* [Records]:
BEGIN
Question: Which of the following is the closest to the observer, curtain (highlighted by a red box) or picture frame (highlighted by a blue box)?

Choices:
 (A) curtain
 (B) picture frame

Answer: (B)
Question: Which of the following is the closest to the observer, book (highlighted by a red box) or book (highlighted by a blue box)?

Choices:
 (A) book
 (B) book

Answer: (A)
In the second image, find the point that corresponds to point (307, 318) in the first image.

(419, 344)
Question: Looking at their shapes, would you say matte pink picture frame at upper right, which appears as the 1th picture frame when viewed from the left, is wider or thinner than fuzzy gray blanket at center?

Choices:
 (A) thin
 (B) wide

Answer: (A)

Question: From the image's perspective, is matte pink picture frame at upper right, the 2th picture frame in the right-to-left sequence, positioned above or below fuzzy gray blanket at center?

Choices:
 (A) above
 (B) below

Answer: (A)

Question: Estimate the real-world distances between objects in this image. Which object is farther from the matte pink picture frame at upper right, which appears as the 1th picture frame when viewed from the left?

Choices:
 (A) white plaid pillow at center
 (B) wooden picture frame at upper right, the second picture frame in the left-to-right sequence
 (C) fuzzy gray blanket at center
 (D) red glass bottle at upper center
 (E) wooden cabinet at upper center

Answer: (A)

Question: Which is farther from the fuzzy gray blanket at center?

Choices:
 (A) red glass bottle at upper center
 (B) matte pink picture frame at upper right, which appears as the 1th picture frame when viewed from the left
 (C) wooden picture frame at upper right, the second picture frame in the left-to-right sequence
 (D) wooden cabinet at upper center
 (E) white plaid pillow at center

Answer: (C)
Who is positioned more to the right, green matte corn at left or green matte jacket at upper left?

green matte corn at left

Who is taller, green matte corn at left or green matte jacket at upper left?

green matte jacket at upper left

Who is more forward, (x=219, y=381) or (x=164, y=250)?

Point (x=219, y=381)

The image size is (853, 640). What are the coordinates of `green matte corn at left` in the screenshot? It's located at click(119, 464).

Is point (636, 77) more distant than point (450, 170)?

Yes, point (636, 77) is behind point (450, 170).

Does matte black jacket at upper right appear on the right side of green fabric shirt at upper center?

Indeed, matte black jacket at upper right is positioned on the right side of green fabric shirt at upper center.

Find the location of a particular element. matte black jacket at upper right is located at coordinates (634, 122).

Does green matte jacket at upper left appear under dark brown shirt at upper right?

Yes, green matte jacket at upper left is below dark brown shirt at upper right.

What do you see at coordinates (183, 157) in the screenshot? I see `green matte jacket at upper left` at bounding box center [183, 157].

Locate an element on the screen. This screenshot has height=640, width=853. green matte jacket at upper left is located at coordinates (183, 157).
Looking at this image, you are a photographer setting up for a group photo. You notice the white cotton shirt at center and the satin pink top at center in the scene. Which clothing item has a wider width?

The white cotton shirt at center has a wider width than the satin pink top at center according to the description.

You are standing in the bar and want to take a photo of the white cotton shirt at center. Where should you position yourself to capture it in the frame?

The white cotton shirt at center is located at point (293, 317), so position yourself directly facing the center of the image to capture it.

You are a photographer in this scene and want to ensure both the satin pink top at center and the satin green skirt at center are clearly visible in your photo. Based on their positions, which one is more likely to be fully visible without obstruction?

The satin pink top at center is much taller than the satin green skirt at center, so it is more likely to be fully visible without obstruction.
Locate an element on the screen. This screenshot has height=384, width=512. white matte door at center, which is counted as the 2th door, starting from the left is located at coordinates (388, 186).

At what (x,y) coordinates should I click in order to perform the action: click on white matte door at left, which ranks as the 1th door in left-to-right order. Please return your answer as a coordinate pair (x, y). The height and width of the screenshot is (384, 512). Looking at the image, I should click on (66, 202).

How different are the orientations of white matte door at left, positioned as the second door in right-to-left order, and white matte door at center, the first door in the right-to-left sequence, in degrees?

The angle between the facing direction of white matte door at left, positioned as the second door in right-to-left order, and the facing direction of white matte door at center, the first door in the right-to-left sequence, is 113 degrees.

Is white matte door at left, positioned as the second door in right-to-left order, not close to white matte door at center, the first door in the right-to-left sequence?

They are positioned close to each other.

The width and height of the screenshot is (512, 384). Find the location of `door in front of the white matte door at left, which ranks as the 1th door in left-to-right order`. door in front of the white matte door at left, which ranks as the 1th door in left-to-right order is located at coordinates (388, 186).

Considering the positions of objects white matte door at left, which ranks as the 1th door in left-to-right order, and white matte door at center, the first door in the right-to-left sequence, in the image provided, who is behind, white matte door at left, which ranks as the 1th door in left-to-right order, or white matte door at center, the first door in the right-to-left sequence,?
END
* [Exercise]: Could you turn all the data above into a JSON list of strings, with one string per line and the blank lines left out?

* [Result of the exercise]:
[
  "Question: Which of the following is the closest to the observer, curtain (highlighted by a red box) or picture frame (highlighted by a blue box)?",
  "Choices:",
  " (A) curtain",
  " (B) picture frame",
  "Answer: (B)",
  "Question: Which of the following is the closest to the observer, book (highlighted by a red box) or book (highlighted by a blue box)?",
  "Choices:",
  " (A) book",
  " (B) book",
  "Answer: (A)",
  "In the second image, find the point that corresponds to point (307, 318) in the first image.",
  "(419, 344)",
  "Question: Looking at their shapes, would you say matte pink picture frame at upper right, which appears as the 1th picture frame when viewed from the left, is wider or thinner than fuzzy gray blanket at center?",
  "Choices:",
  " (A) thin",
  " (B) wide",
  "Answer: (A)",
  "Question: From the image's perspective, is matte pink picture frame at upper right, the 2th picture frame in the right-to-left sequence, positioned above or below fuzzy gray blanket at center?",
  "Choices:",
  " (A) above",
  " (B) below",
  "Answer: (A)",
  "Question: Estimate the real-world distances between objects in this image. Which object is farther from the matte pink picture frame at upper right, which appears as the 1th picture frame when viewed from the left?",
  "Choices:",
  " (A) white plaid pillow at center",
  " (B) wooden picture frame at upper right, the second picture frame in the left-to-right sequence",
  " (C) fuzzy gray blanket at center",
  " (D) red glass bottle at upper center",
  " (E) wooden cabinet at upper center",
  "Answer: (A)",
  "Question: Which is farther from the fuzzy gray blanket at center?",
  "Choices:",
  " (A) red glass bottle at upper center",
  " (B) matte pink picture frame at upper right, which appears as the 1th picture frame when viewed from the left",
  " (C) wooden picture frame at upper right, the second picture frame in the left-to-right sequence",
  " (D) wooden cabinet at upper center",
  " (E) white plaid pillow at center",
  "Answer: (C)",
  "Who is positioned more to the right, green matte corn at left or green matte jacket at upper left?",
  "green matte corn at left",
  "Who is taller, green matte corn at left or green matte jacket at upper left?",
  "green matte jacket at upper left",
  "Who is more forward, (x=219, y=381) or (x=164, y=250)?",
  "Point (x=219, y=381)",
  "The image size is (853, 640). What are the coordinates of `green matte corn at left` in the screenshot? It's located at click(119, 464).",
  "Is point (636, 77) more distant than point (450, 170)?",
  "Yes, point (636, 77) is behind point (450, 170).",
  "Does matte black jacket at upper right appear on the right side of green fabric shirt at upper center?",
  "Indeed, matte black jacket at upper right is positioned on the right side of green fabric shirt at upper center.",
  "Find the location of a particular element. matte black jacket at upper right is located at coordinates (634, 122).",
  "Does green matte jacket at upper left appear under dark brown shirt at upper right?",
  "Yes, green matte jacket at upper left is below dark brown shirt at upper right.",
  "What do you see at coordinates (183, 157) in the screenshot? I see `green matte jacket at upper left` at bounding box center [183, 157].",
  "Locate an element on the screen. This screenshot has height=640, width=853. green matte jacket at upper left is located at coordinates (183, 157).",
  "Looking at this image, you are a photographer setting up for a group photo. You notice the white cotton shirt at center and the satin pink top at center in the scene. Which clothing item has a wider width?",
  "The white cotton shirt at center has a wider width than the satin pink top at center according to the description.",
  "You are standing in the bar and want to take a photo of the white cotton shirt at center. Where should you position yourself to capture it in the frame?",
  "The white cotton shirt at center is located at point (293, 317), so position yourself directly facing the center of the image to capture it.",
  "You are a photographer in this scene and want to ensure both the satin pink top at center and the satin green skirt at center are clearly visible in your photo. Based on their positions, which one is more likely to be fully visible without obstruction?",
  "The satin pink top at center is much taller than the satin green skirt at center, so it is more likely to be fully visible without obstruction.",
  "Locate an element on the screen. This screenshot has height=384, width=512. white matte door at center, which is counted as the 2th door, starting from the left is located at coordinates (388, 186).",
  "At what (x,y) coordinates should I click in order to perform the action: click on white matte door at left, which ranks as the 1th door in left-to-right order. Please return your answer as a coordinate pair (x, y). The height and width of the screenshot is (384, 512). Looking at the image, I should click on (66, 202).",
  "How different are the orientations of white matte door at left, positioned as the second door in right-to-left order, and white matte door at center, the first door in the right-to-left sequence, in degrees?",
  "The angle between the facing direction of white matte door at left, positioned as the second door in right-to-left order, and the facing direction of white matte door at center, the first door in the right-to-left sequence, is 113 degrees.",
  "Is white matte door at left, positioned as the second door in right-to-left order, not close to white matte door at center, the first door in the right-to-left sequence?",
  "They are positioned close to each other.",
  "The width and height of the screenshot is (512, 384). Find the location of `door in front of the white matte door at left, which ranks as the 1th door in left-to-right order`. door in front of the white matte door at left, which ranks as the 1th door in left-to-right order is located at coordinates (388, 186).",
  "Considering the positions of objects white matte door at left, which ranks as the 1th door in left-to-right order, and white matte door at center, the first door in the right-to-left sequence, in the image provided, who is behind, white matte door at left, which ranks as the 1th door in left-to-right order, or white matte door at center, the first door in the right-to-left sequence,?"
]